[Provided information Boundary: Start]
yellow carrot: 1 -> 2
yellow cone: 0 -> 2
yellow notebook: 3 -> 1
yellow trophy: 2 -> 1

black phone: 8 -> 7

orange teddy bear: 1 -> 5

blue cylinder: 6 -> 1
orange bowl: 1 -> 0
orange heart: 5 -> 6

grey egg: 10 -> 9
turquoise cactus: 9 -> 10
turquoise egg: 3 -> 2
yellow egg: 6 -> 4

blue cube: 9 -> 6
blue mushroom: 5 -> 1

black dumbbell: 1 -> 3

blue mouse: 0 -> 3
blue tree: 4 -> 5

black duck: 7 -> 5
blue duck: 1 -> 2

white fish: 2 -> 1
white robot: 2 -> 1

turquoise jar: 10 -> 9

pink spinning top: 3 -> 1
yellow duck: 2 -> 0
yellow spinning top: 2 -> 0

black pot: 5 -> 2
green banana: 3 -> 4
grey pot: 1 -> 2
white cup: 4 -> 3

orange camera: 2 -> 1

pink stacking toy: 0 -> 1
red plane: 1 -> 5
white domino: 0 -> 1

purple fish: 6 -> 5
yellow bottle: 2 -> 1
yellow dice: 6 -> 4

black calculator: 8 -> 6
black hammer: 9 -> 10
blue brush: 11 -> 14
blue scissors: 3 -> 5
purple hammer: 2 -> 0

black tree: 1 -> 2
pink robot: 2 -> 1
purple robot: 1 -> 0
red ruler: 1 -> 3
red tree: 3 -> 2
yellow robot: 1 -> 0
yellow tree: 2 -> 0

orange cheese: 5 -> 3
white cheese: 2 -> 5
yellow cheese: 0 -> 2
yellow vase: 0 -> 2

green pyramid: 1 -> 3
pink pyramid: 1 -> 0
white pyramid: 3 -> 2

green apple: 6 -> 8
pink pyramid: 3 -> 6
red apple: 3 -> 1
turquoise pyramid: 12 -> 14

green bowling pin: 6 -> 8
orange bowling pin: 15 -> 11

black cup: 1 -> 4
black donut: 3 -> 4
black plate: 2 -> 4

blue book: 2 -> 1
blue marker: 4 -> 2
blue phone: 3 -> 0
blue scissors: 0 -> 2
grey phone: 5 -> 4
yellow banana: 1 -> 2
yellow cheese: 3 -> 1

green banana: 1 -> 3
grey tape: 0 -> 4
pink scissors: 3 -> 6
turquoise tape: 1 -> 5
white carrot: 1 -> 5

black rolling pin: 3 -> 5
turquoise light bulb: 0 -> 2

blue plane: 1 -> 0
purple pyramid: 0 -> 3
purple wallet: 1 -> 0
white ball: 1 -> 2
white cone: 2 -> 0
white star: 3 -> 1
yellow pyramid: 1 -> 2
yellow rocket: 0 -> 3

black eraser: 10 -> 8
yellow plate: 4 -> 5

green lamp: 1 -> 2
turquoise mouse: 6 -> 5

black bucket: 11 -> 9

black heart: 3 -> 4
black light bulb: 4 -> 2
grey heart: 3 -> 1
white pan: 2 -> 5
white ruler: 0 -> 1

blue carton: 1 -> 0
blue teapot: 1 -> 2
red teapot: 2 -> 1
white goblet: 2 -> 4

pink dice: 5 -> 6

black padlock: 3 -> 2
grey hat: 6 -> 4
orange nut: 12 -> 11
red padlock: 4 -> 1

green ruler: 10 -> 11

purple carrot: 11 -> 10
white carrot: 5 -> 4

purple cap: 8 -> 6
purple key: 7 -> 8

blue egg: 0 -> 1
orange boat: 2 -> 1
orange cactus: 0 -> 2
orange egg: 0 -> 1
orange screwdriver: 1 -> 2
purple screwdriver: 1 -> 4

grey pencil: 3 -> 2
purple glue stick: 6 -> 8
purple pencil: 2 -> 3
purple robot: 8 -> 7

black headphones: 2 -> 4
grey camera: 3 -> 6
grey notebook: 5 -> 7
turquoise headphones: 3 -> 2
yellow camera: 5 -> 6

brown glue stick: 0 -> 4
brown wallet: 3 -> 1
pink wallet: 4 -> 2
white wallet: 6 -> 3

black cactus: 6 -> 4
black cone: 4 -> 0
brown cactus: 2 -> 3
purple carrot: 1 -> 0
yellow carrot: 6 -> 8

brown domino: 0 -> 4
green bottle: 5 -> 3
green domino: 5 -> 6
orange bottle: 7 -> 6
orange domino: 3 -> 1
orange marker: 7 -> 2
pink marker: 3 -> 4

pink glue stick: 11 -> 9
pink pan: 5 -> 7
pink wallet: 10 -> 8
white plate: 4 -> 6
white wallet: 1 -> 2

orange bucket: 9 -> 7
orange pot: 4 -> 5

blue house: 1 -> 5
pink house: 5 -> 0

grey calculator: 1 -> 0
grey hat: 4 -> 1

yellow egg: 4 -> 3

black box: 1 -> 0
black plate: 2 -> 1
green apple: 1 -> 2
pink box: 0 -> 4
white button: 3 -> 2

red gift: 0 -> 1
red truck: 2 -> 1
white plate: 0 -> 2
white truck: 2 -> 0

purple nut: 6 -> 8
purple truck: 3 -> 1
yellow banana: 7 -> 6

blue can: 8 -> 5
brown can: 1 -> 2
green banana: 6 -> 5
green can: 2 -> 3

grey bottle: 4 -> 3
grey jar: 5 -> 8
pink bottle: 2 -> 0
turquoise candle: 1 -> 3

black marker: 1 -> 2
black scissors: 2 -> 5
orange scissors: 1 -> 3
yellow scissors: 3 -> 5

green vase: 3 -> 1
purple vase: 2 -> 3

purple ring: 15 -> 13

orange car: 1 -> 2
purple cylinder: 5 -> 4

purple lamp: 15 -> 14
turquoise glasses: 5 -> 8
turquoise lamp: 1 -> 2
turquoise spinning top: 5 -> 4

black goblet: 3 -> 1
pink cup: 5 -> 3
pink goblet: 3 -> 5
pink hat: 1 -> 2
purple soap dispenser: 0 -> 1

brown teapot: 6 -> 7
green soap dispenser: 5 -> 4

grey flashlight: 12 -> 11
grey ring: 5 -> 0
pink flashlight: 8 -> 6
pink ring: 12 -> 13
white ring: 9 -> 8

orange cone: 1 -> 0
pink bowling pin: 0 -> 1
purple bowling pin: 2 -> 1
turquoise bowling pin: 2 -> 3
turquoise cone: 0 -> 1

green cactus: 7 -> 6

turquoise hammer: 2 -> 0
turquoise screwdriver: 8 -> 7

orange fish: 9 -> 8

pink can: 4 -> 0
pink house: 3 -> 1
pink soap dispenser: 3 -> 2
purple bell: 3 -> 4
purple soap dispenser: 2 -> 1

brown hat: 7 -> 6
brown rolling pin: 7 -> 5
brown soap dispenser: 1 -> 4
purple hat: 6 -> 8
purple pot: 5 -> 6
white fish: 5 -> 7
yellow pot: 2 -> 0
[Provided information Boundary: End]
** What the task requires **
Repeat each record word for word.

** Response below **
yellow carrot: 1 -> 2
yellow cone: 0 -> 2
yellow notebook: 3 -> 1
yellow trophy: 2 -> 1

black phone: 8 -> 7

orange teddy bear: 1 -> 5

blue cylinder: 6 -> 1
orange bowl: 1 -> 0
orange heart: 5 -> 6

grey egg: 10 -> 9
turquoise cactus: 9 -> 10
turquoise egg: 3 -> 2
yellow egg: 6 -> 4

blue cube: 9 -> 6
blue mushroom: 5 -> 1

black dumbbell: 1 -> 3

blue mouse: 0 -> 3
blue tree: 4 -> 5

black duck: 7 -> 5
blue duck: 1 -> 2

white fish: 2 -> 1
white robot: 2 -> 1

turquoise jar: 10 -> 9

pink spinning top: 3 -> 1
yellow duck: 2 -> 0
yellow spinning top: 2 -> 0

black pot: 5 -> 2
green banana: 3 -> 4
grey pot: 1 -> 2
white cup: 4 -> 3

orange camera: 2 -> 1

pink stacking toy: 0 -> 1
red plane: 1 -> 5
white domino: 0 -> 1

purple fish: 6 -> 5
yellow bottle: 2 -> 1
yellow dice: 6 -> 4

black calculator: 8 -> 6
black hammer: 9 -> 10
blue brush: 11 -> 14
blue scissors: 3 -> 5
purple hammer: 2 -> 0

black tree: 1 -> 2
pink robot: 2 -> 1
purple robot: 1 -> 0
red ruler: 1 -> 3
red tree: 3 -> 2
yellow robot: 1 -> 0
yellow tree: 2 -> 0

orange cheese: 5 -> 3
white cheese: 2 -> 5
yellow cheese: 0 -> 2
yellow vase: 0 -> 2

green pyramid: 1 -> 3
pink pyramid: 1 -> 0
white pyramid: 3 -> 2

green apple: 6 -> 8
pink pyramid: 3 -> 6
red apple: 3 -> 1
turquoise pyramid: 12 -> 14

green bowling pin: 6 -> 8
orange bowling pin: 15 -> 11

black cup: 1 -> 4
black donut: 3 -> 4
black plate: 2 -> 4

blue book: 2 -> 1
blue marker: 4 -> 2
blue phone: 3 -> 0
blue scissors: 0 -> 2
grey phone: 5 -> 4
yellow banana: 1 -> 2
yellow cheese: 3 -> 1

green banana: 1 -> 3
grey tape: 0 -> 4
pink scissors: 3 -> 6
turquoise tape: 1 -> 5
white carrot: 1 -> 5

black rolling pin: 3 -> 5
turquoise light bulb: 0 -> 2

blue plane: 1 -> 0
purple pyramid: 0 -> 3
purple wallet: 1 -> 0
white ball: 1 -> 2
white cone: 2 -> 0
white star: 3 -> 1
yellow pyramid: 1 -> 2
yellow rocket: 0 -> 3

black eraser: 10 -> 8
yellow plate: 4 -> 5

green lamp: 1 -> 2
turquoise mouse: 6 -> 5

black bucket: 11 -> 9

black heart: 3 -> 4
black light bulb: 4 -> 2
grey heart: 3 -> 1
white pan: 2 -> 5
white ruler: 0 -> 1

blue carton: 1 -> 0
blue teapot: 1 -> 2
red teapot: 2 -> 1
white goblet: 2 -> 4

pink dice: 5 -> 6

black padlock: 3 -> 2
grey hat: 6 -> 4
orange nut: 12 -> 11
red padlock: 4 -> 1

green ruler: 10 -> 11

purple carrot: 11 -> 10
white carrot: 5 -> 4

purple cap: 8 -> 6
purple key: 7 -> 8

blue egg: 0 -> 1
orange boat: 2 -> 1
orange cactus: 0 -> 2
orange egg: 0 -> 1
orange screwdriver: 1 -> 2
purple screwdriver: 1 -> 4

grey pencil: 3 -> 2
purple glue stick: 6 -> 8
purple pencil: 2 -> 3
purple robot: 8 -> 7

black headphones: 2 -> 4
grey camera: 3 -> 6
grey notebook: 5 -> 7
turquoise headphones: 3 -> 2
yellow camera: 5 -> 6

brown glue stick: 0 -> 4
brown wallet: 3 -> 1
pink wallet: 4 -> 2
white wallet: 6 -> 3

black cactus: 6 -> 4
black cone: 4 -> 0
brown cactus: 2 -> 3
purple carrot: 1 -> 0
yellow carrot: 6 -> 8

brown domino: 0 -> 4
green bottle: 5 -> 3
green domino: 5 -> 6
orange bottle: 7 -> 6
orange domino: 3 -> 1
orange marker: 7 -> 2
pink marker: 3 -> 4

pink glue stick: 11 -> 9
pink pan: 5 -> 7
pink wallet: 10 -> 8
white plate: 4 -> 6
white wallet: 1 -> 2

orange bucket: 9 -> 7
orange pot: 4 -> 5

blue house: 1 -> 5
pink house: 5 -> 0

grey calculator: 1 -> 0
grey hat: 4 -> 1

yellow egg: 4 -> 3

black box: 1 -> 0
black plate: 2 -> 1
green apple: 1 -> 2
pink box: 0 -> 4
white button: 3 -> 2

red gift: 0 -> 1
red truck: 2 -> 1
white plate: 0 -> 2
white truck: 2 -> 0

purple nut: 6 -> 8
purple truck: 3 -> 1
yellow banana: 7 -> 6

blue can: 8 -> 5
brown can: 1 -> 2
green banana: 6 -> 5
green can: 2 -> 3

grey bottle: 4 -> 3
grey jar: 5 -> 8
pink bottle: 2 -> 0
turquoise candle: 1 -> 3

black marker: 1 -> 2
black scissors: 2 -> 5
orange scissors: 1 -> 3
yellow scissors: 3 -> 5

green vase: 3 -> 1
purple vase: 2 -> 3

purple ring: 15 -> 13

orange car: 1 -> 2
purple cylinder: 5 -> 4

purple lamp: 15 -> 14
turquoise glasses: 5 -> 8
turquoise lamp: 1 -> 2
turquoise spinning top: 5 -> 4

black goblet: 3 -> 1
pink cup: 5 -> 3
pink goblet: 3 -> 5
pink hat: 1 -> 2
purple soap dispenser: 0 -> 1

brown teapot: 6 -> 7
green soap dispenser: 5 -> 4

grey flashlight: 12 -> 11
grey ring: 5 -> 0
pink flashlight: 8 -> 6
pink ring: 12 -> 13
white ring: 9 -> 8

orange cone: 1 -> 0
pink bowling pin: 0 -> 1
purple bowling pin: 2 -> 1
turquoise bowling pin: 2 -> 3
turquoise cone: 0 -> 1

green cactus: 7 -> 6

turquoise hammer: 2 -> 0
turquoise screwdriver: 8 -> 7

orange fish: 9 -> 8

pink can: 4 -> 0
pink house: 3 -> 1
pink soap dispenser: 3 -> 2
purple bell: 3 -> 4
purple soap dispenser: 2 -> 1

brown hat: 7 -> 6
brown rolling pin: 7 -> 5
brown soap dispenser: 1 -> 4
purple hat: 6 -> 8
purple pot: 5 -> 6
white fish: 5 -> 7
yellow pot: 2 -> 0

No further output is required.